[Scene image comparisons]
┌──
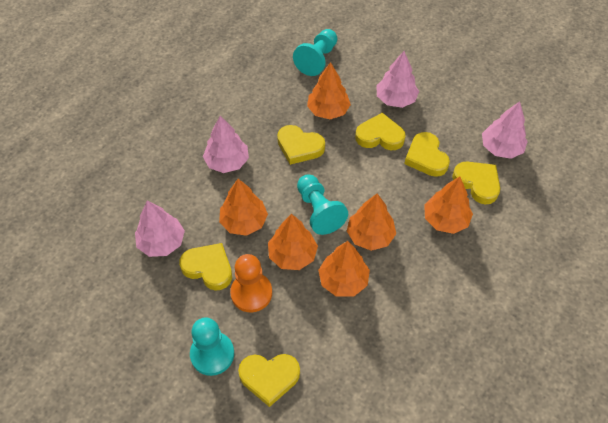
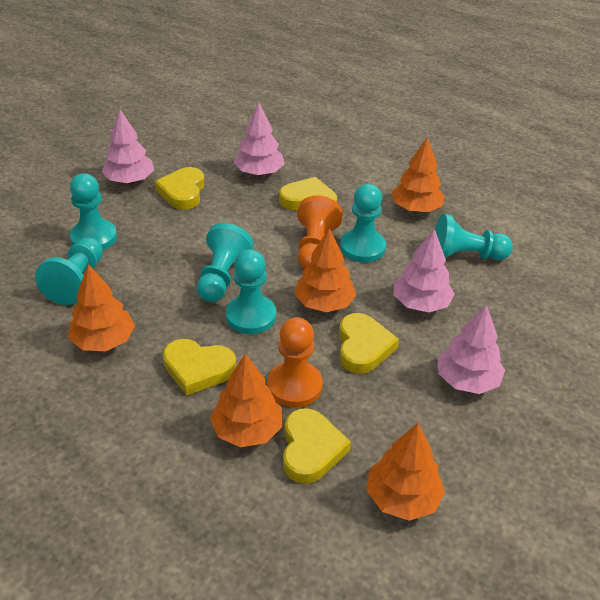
orange pawn: 1 -> 2
orange tree: 6 -> 5
turquoise pawn: 3 -> 6
yellow heart: 6 -> 5

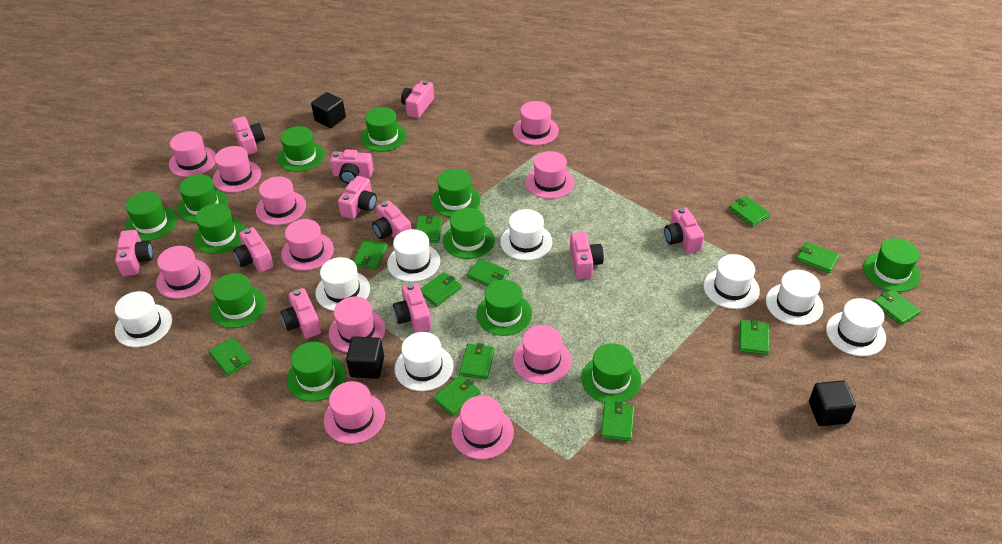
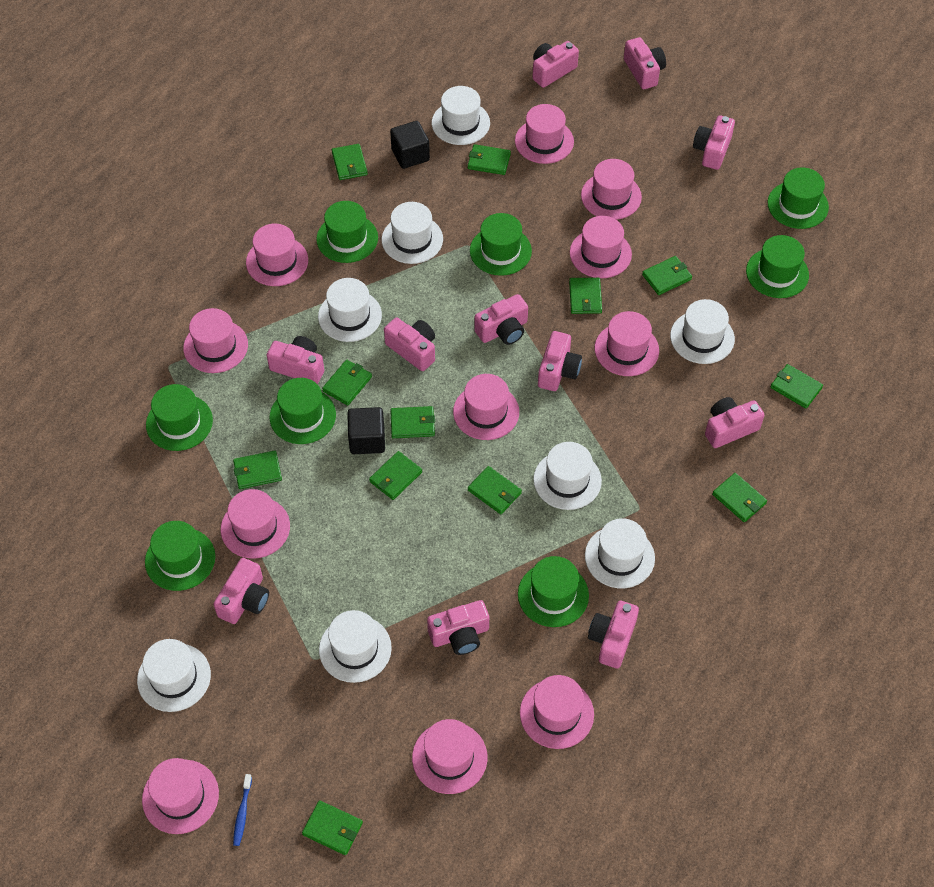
black cube: 3 -> 2
blue toothbrush: 0 -> 1
green hat: 12 -> 8

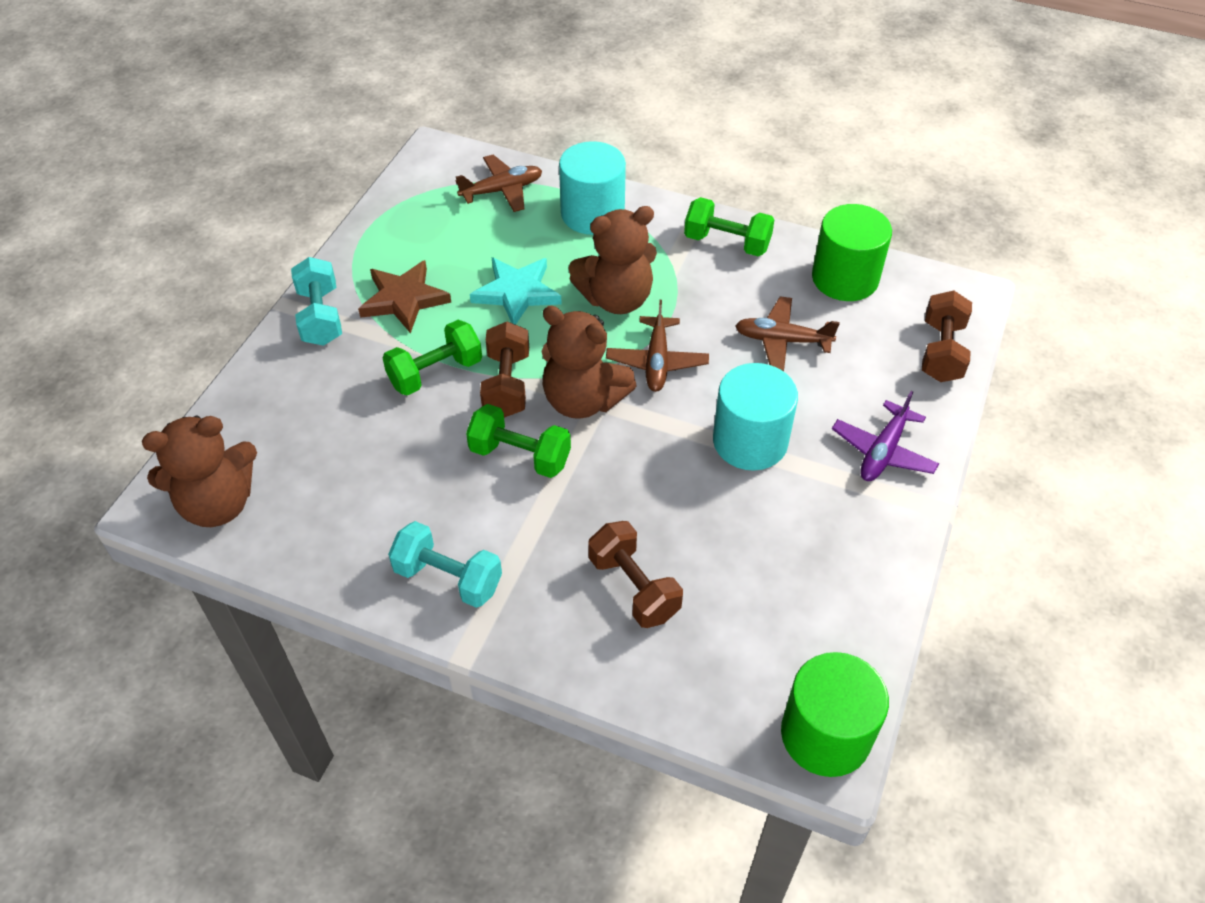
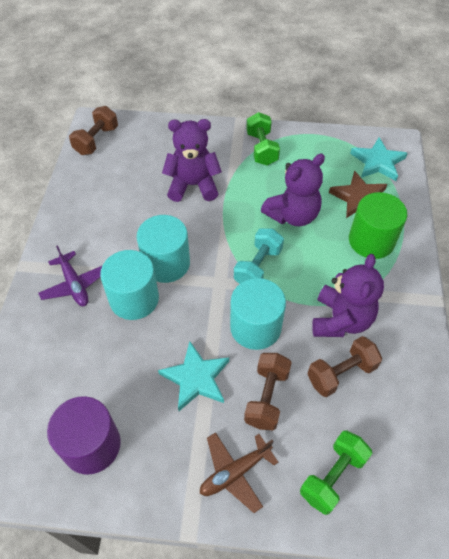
brown plane: 3 -> 1
brown teddy bear: 3 -> 0
green cylinder: 2 -> 1
green dumbbell: 3 -> 2
purple cylinder: 0 -> 1
purple teddy bear: 0 -> 3
turquoise cylinder: 2 -> 3
turquoise dumbbell: 2 -> 1
turquoise star: 1 -> 2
└──
→ Problem to work on:
Reproduce the lines of the entries above exactly, but only from the line containing "purple cylinder: 0 -> 1" through the final line.

→ Final answer:
purple cylinder: 0 -> 1
purple teddy bear: 0 -> 3
turquoise cylinder: 2 -> 3
turquoise dumbbell: 2 -> 1
turquoise star: 1 -> 2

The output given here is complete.